MATERIAL SUPPLIED:
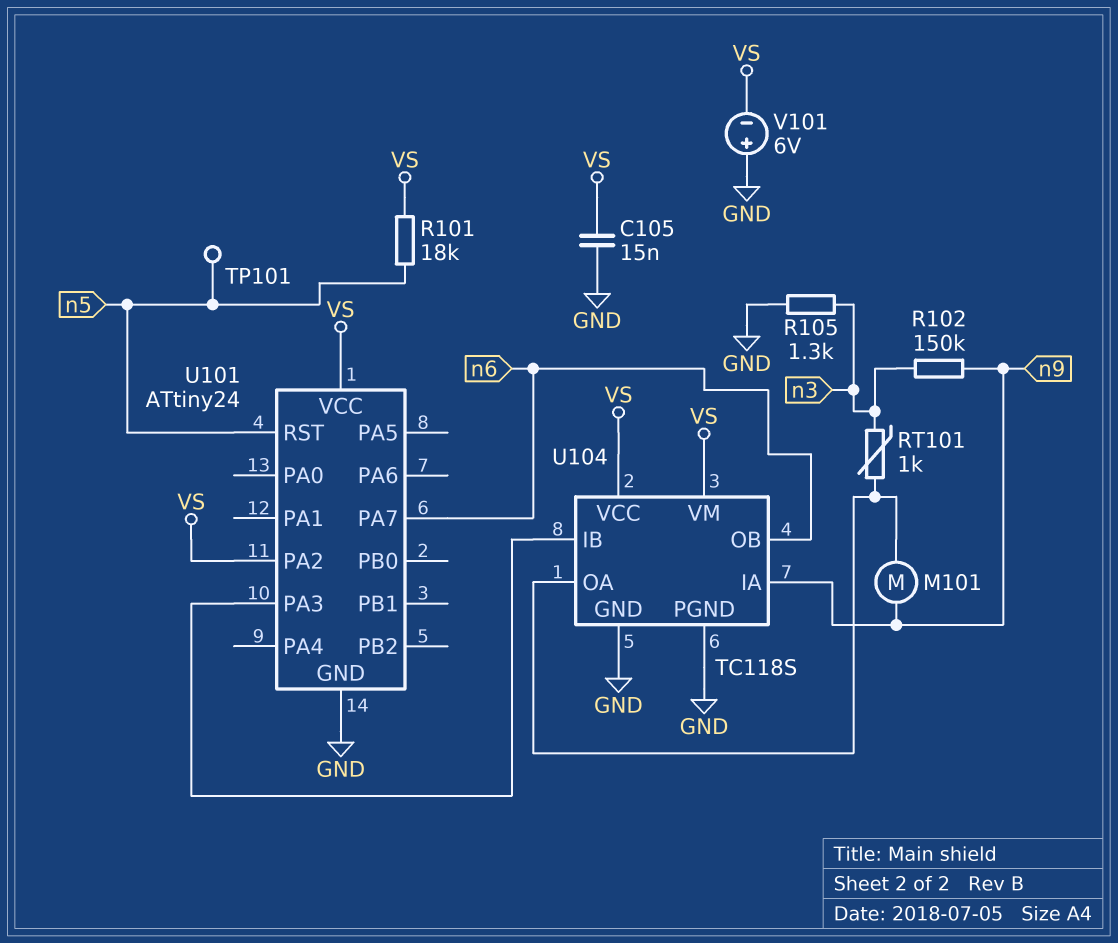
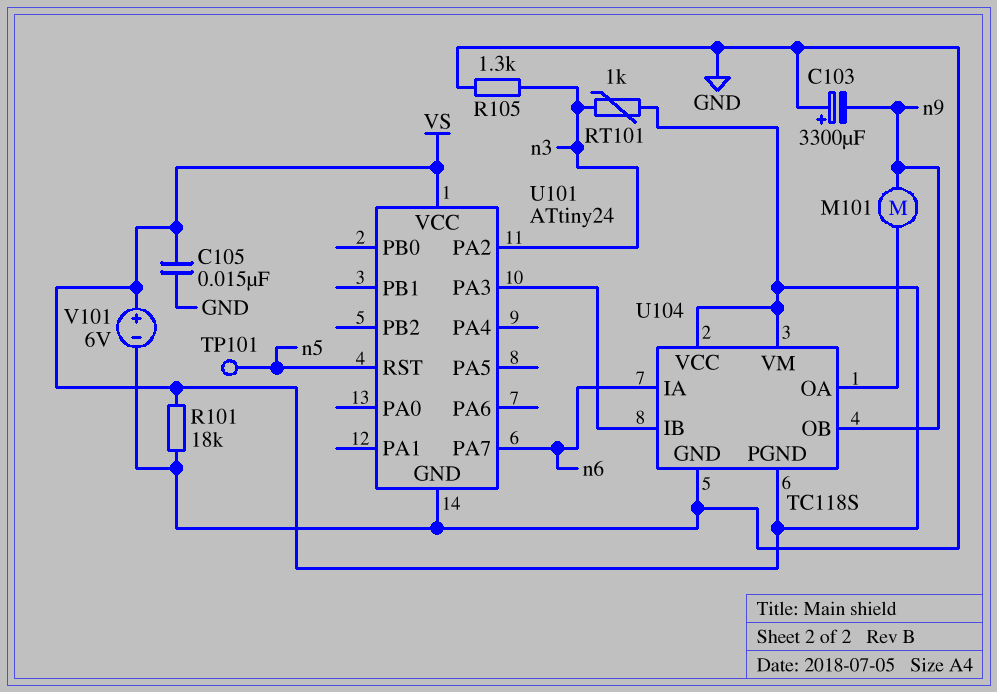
C103: none -> 3300uF (plus GND, minus n9)
R101: 18k (VS, n5) -> 18k (GND, VS)
R102: 150k (n3, n9) -> none
RT101: 1k (U104/OA, n3) -> 1k (VS, n3)
U101 pin PA2: VS -> n3
U104 pin IA: n9 -> n6
U104 pin OB: n6 -> n9
U104 pin PGND: GND -> VS
V101: 6V (plus GND, minus VS) -> 6V (plus VS, minus GND)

ABOUT THIS TASK: When you reproduce the entries above, keep every word exactly and leave out each picture.

RESULT BELOW:
C103: none -> 3300uF (plus GND, minus n9)
R101: 18k (VS, n5) -> 18k (GND, VS)
R102: 150k (n3, n9) -> none
RT101: 1k (U104/OA, n3) -> 1k (VS, n3)
U101 pin PA2: VS -> n3
U104 pin IA: n9 -> n6
U104 pin OB: n6 -> n9
U104 pin PGND: GND -> VS
V101: 6V (plus GND, minus VS) -> 6V (plus VS, minus GND)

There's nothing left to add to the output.